**YOUR GOAL**. Of the records that follow, copy only the lines from the line containing "(227, 255) = (775, 419): brown" to the line containing "(455, 186) = (514, 356): brown", both included, exactly as written.

**MATERIAL FOR THE TASK**.
....

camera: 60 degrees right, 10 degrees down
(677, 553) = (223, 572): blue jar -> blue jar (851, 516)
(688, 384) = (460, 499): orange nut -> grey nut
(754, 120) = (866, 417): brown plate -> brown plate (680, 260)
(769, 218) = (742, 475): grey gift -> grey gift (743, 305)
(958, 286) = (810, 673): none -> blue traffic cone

....

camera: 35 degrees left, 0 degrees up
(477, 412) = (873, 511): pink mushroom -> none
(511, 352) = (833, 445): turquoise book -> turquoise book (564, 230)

....

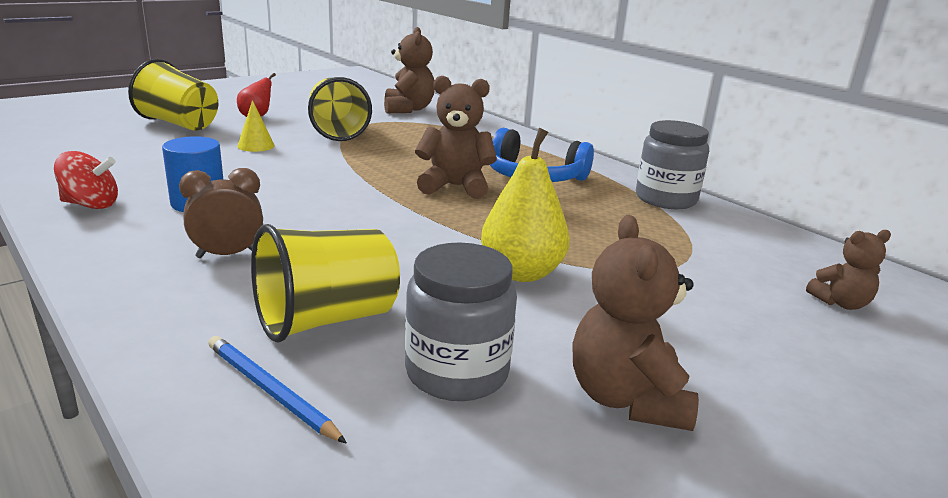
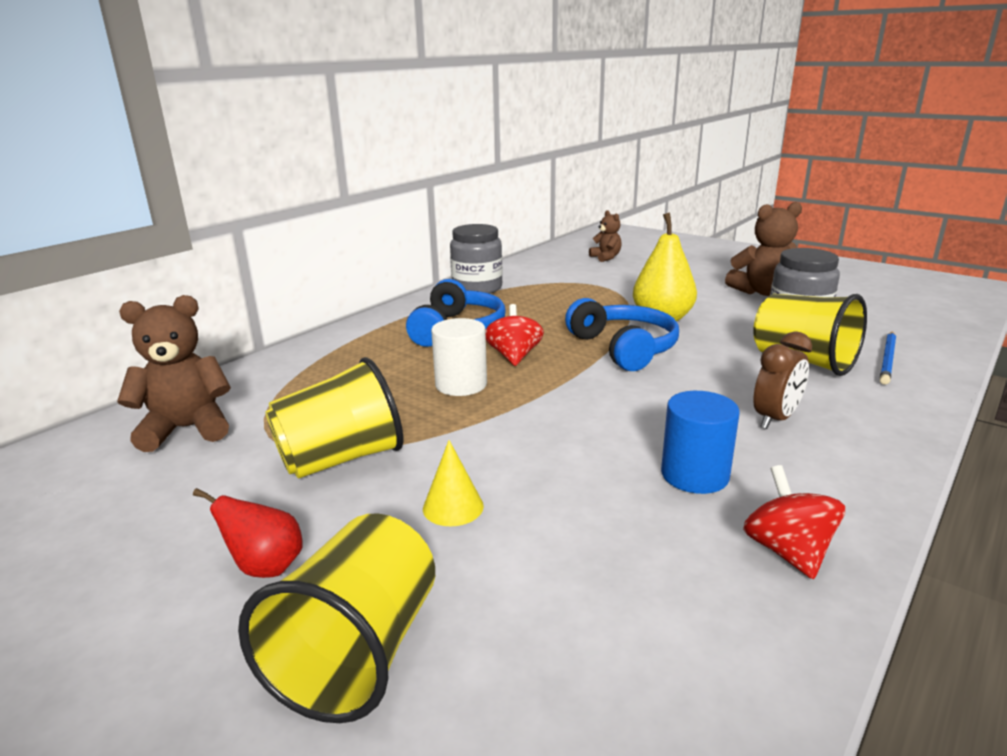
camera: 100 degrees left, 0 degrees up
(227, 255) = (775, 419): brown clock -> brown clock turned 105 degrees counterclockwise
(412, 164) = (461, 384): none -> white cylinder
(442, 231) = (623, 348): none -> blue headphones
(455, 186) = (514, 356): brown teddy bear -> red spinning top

....

**ANSWER FOR THE TASK**.
(227, 255) = (775, 419): brown clock -> brown clock turned 105 degrees counterclockwise
(412, 164) = (461, 384): none -> white cylinder
(442, 231) = (623, 348): none -> blue headphones
(455, 186) = (514, 356): brown teddy bear -> red spinning top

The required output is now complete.